WHAT YOU HAVE TO DO: Your copy should match the entries exactly, with the pictures left out.

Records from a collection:

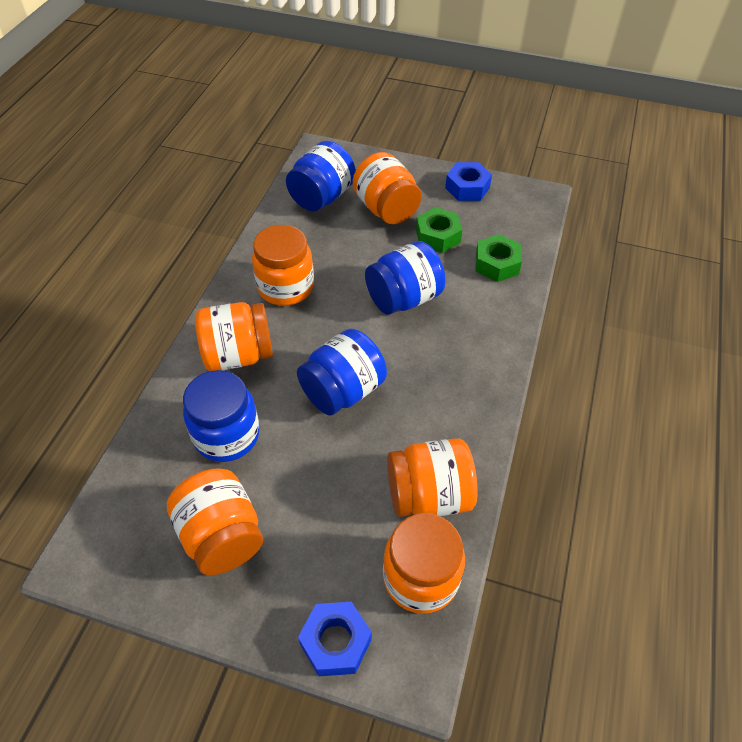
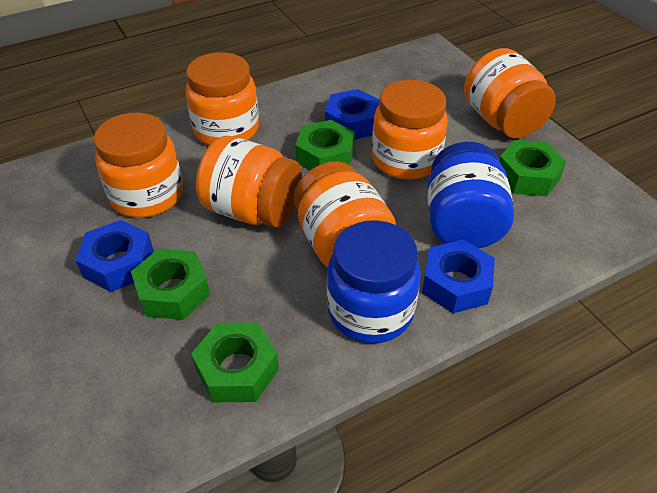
blue jar: 4 -> 2
blue nut: 2 -> 3
green nut: 2 -> 4

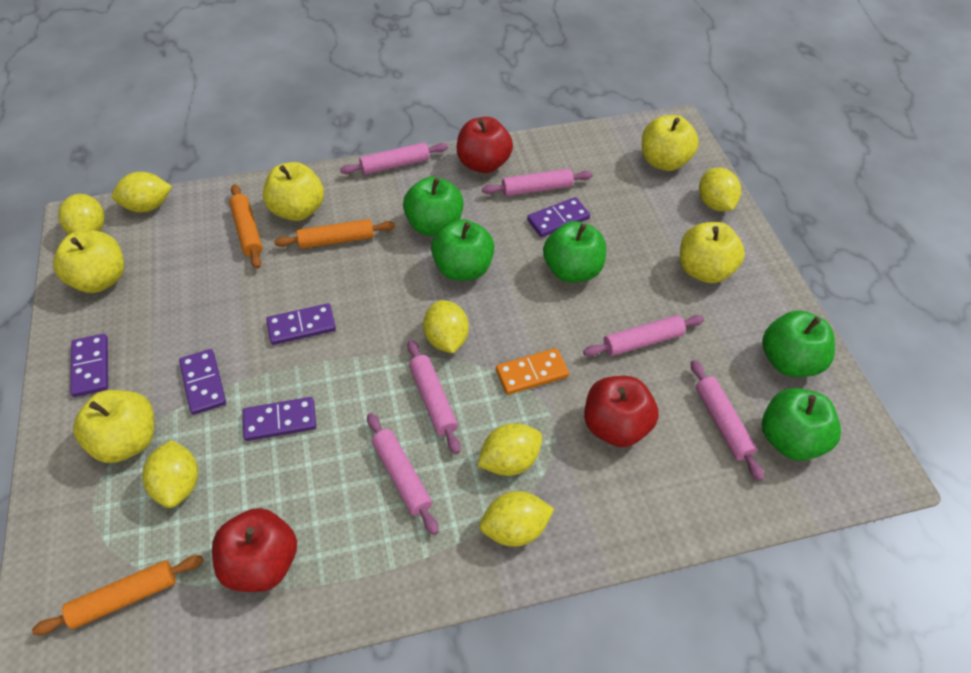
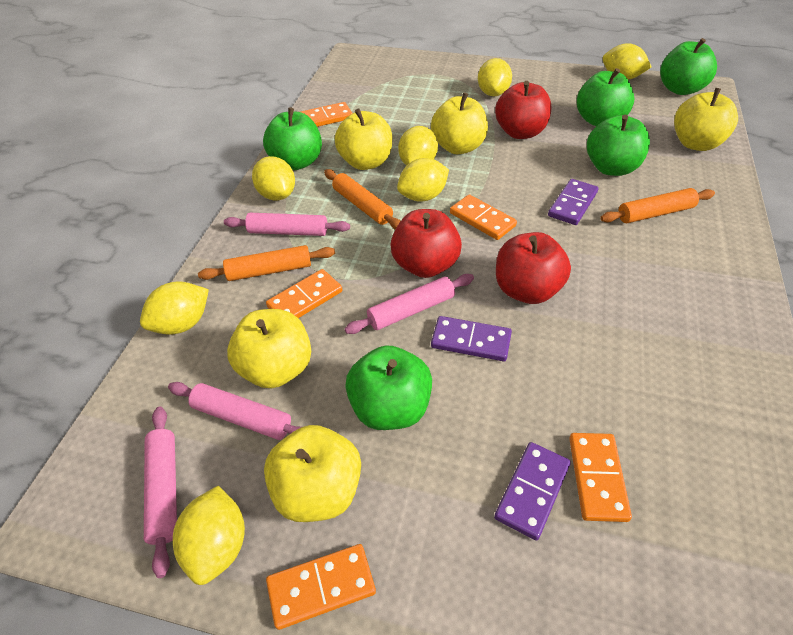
orange domino: 1 -> 5
pink rolling pin: 6 -> 4
purple domino: 5 -> 3

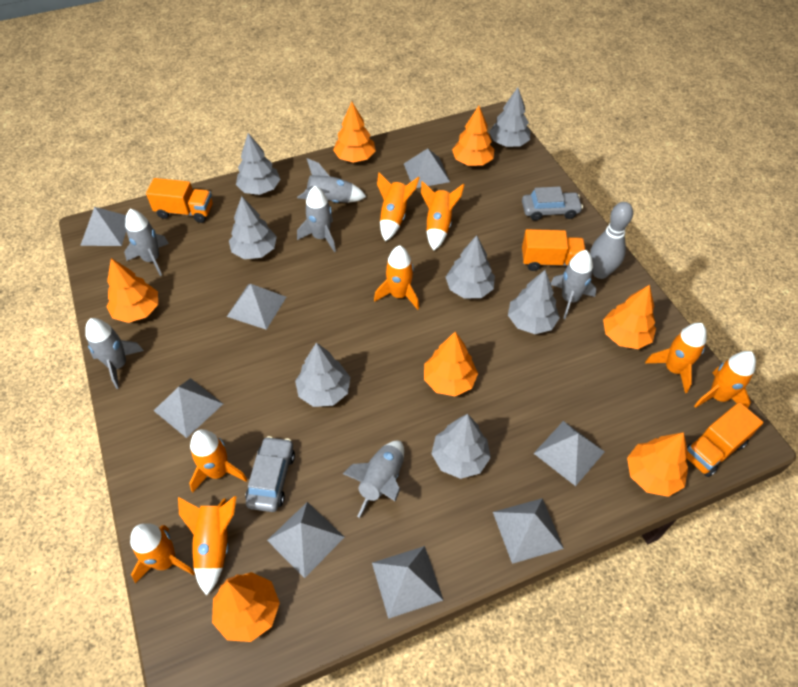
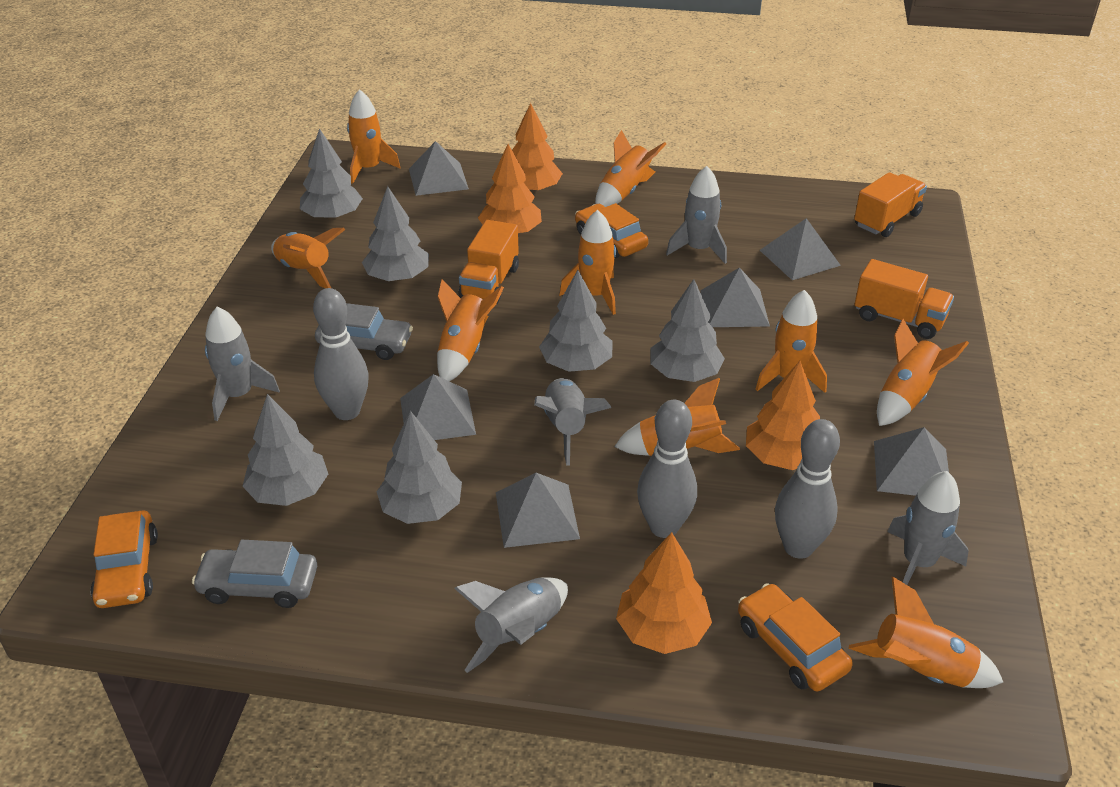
grey bowling pin: 1 -> 3
grey pyramid: 8 -> 6
grey rocket: 6 -> 5
grey tree: 7 -> 6
orange car: 0 -> 3
orange rocket: 8 -> 9
orange tree: 7 -> 4

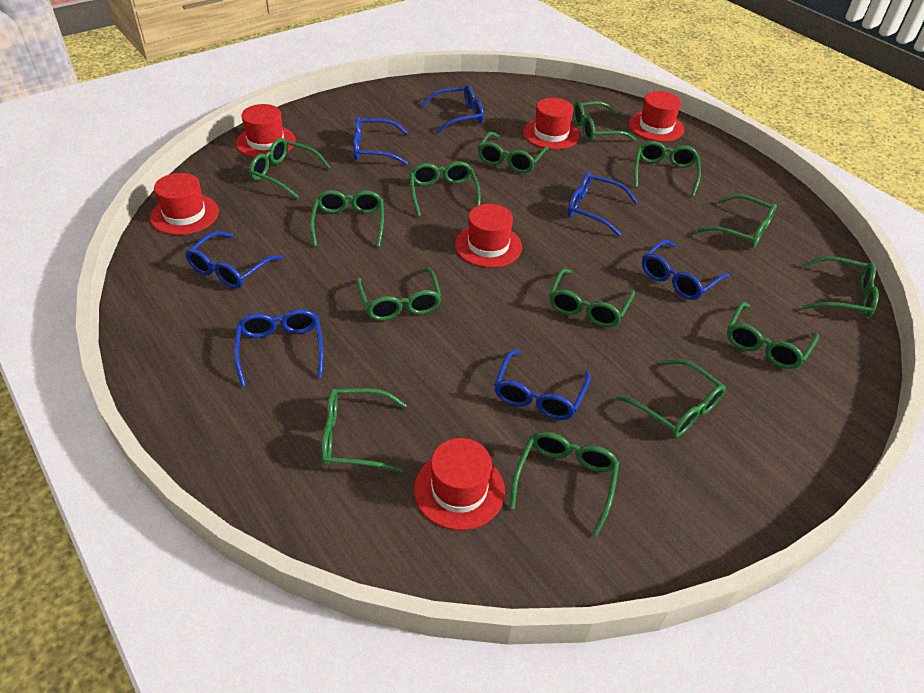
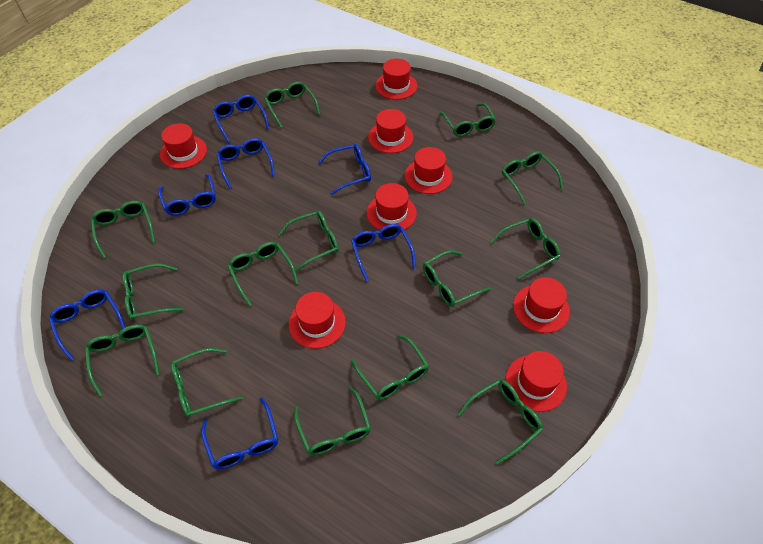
red hat: 6 -> 8

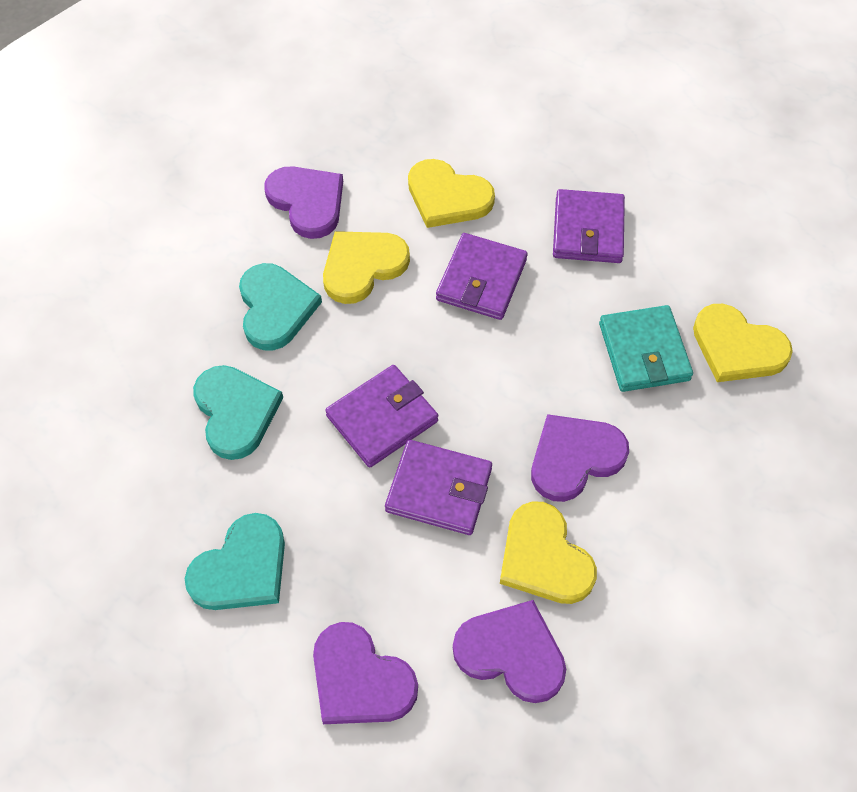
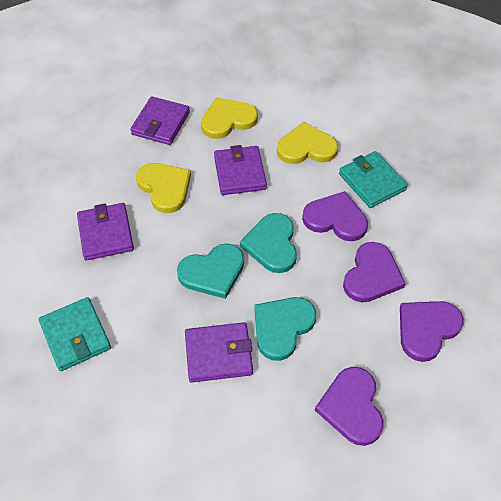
turquoise wallet: 1 -> 2
yellow heart: 4 -> 3

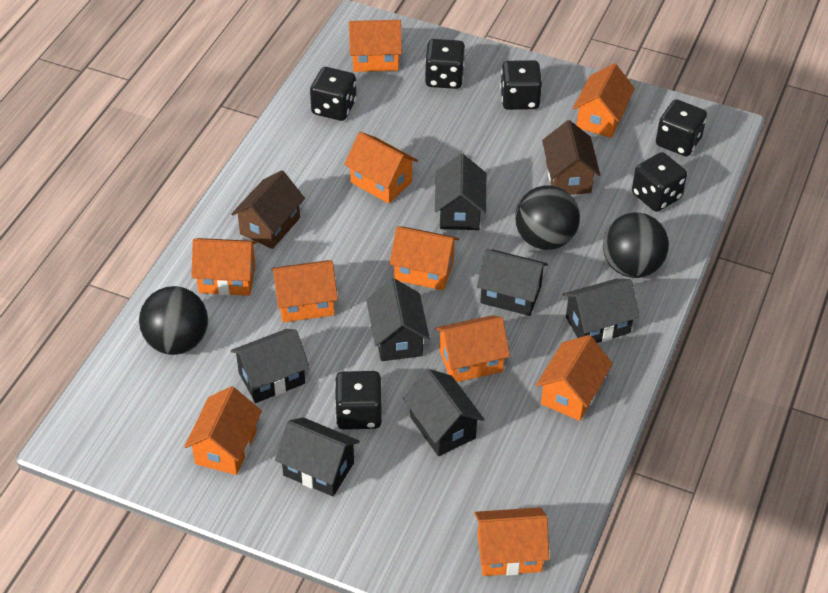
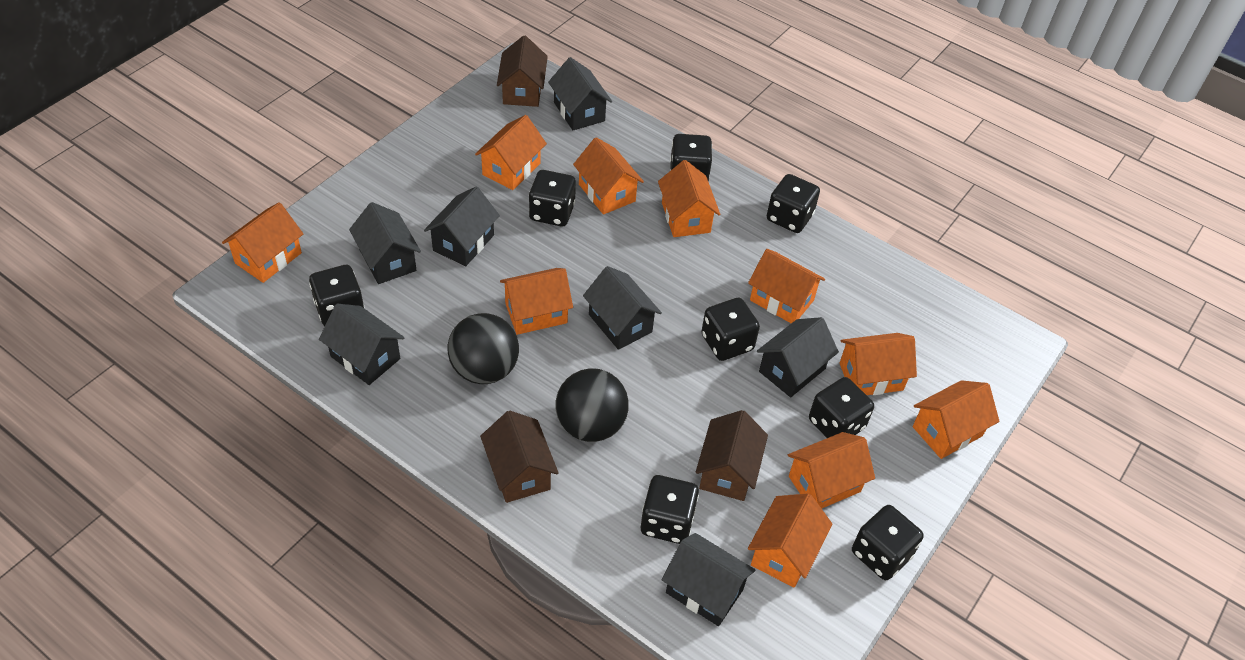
black ball: 3 -> 2
black dice: 6 -> 8
brown house: 2 -> 3

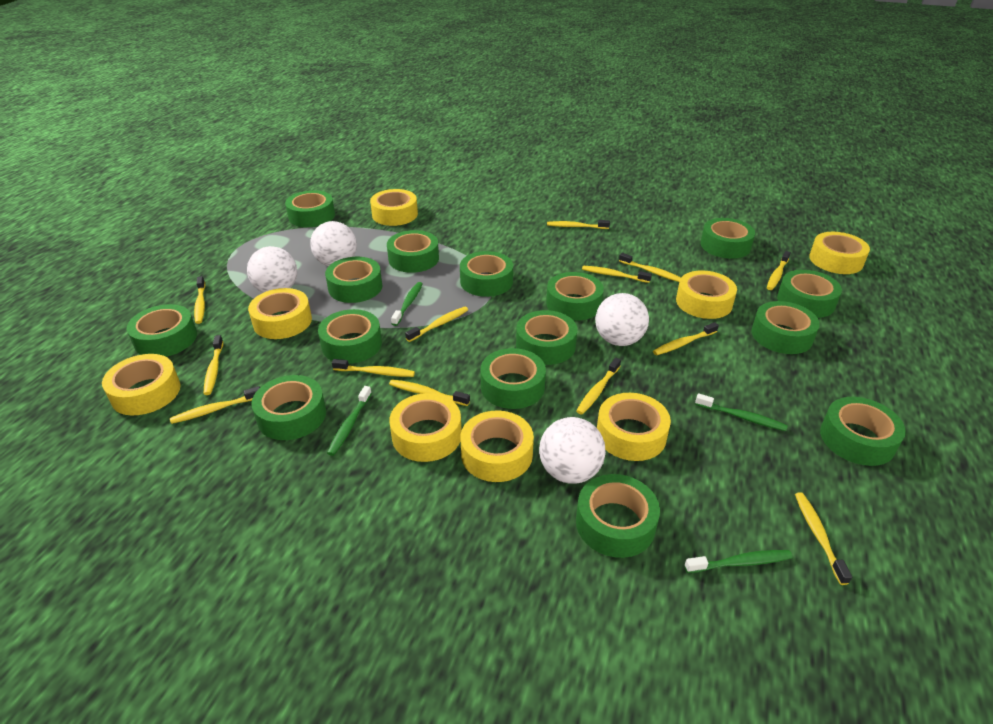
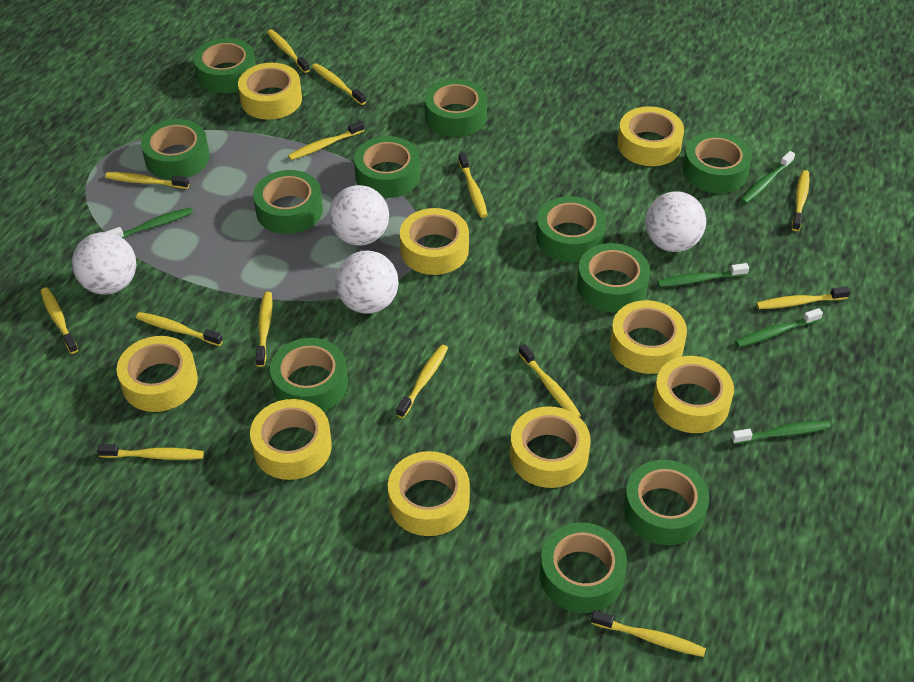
green tape: 15 -> 11
green toothbrush: 4 -> 5
yellow tape: 8 -> 9
yellow toothbrush: 13 -> 14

PROBLEM SOLUTION:
blue jar: 4 -> 2
blue nut: 2 -> 3
green nut: 2 -> 4

orange domino: 1 -> 5
pink rolling pin: 6 -> 4
purple domino: 5 -> 3

grey bowling pin: 1 -> 3
grey pyramid: 8 -> 6
grey rocket: 6 -> 5
grey tree: 7 -> 6
orange car: 0 -> 3
orange rocket: 8 -> 9
orange tree: 7 -> 4

red hat: 6 -> 8

turquoise wallet: 1 -> 2
yellow heart: 4 -> 3

black ball: 3 -> 2
black dice: 6 -> 8
brown house: 2 -> 3

green tape: 15 -> 11
green toothbrush: 4 -> 5
yellow tape: 8 -> 9
yellow toothbrush: 13 -> 14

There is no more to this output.